## YOUR TASK:
Without any of their pictures, return all of the records exactly.
- Opening Delimiter -
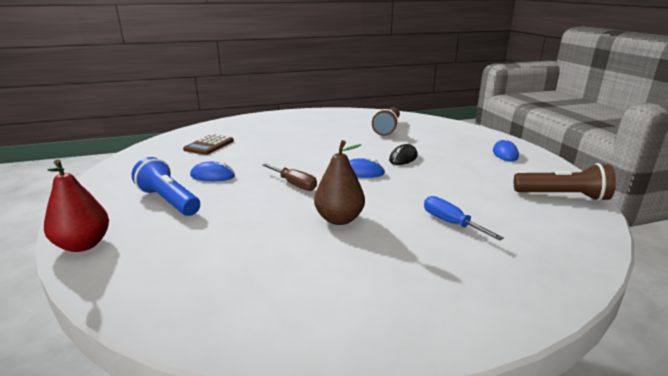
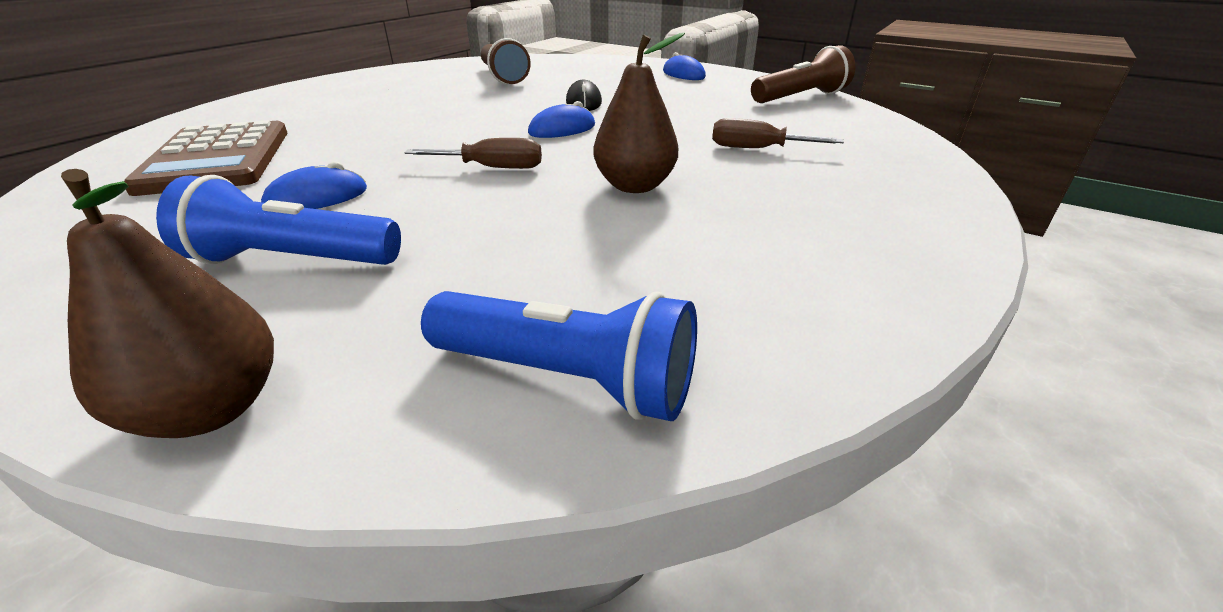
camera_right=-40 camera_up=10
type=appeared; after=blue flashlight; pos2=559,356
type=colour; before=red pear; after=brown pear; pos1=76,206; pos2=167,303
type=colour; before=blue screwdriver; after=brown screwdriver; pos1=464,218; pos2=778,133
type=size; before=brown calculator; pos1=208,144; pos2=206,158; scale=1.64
- Closing Delimiter -
## SOLUTION FOR THIS EXERCISE:
camera_right=-40 camera_up=10
type=appeared; after=blue flashlight; pos2=559,356
type=colour; before=red pear; after=brown pear; pos1=76,206; pos2=167,303
type=colour; before=blue screwdriver; after=brown screwdriver; pos1=464,218; pos2=778,133
type=size; before=brown calculator; pos1=208,144; pos2=206,158; scale=1.64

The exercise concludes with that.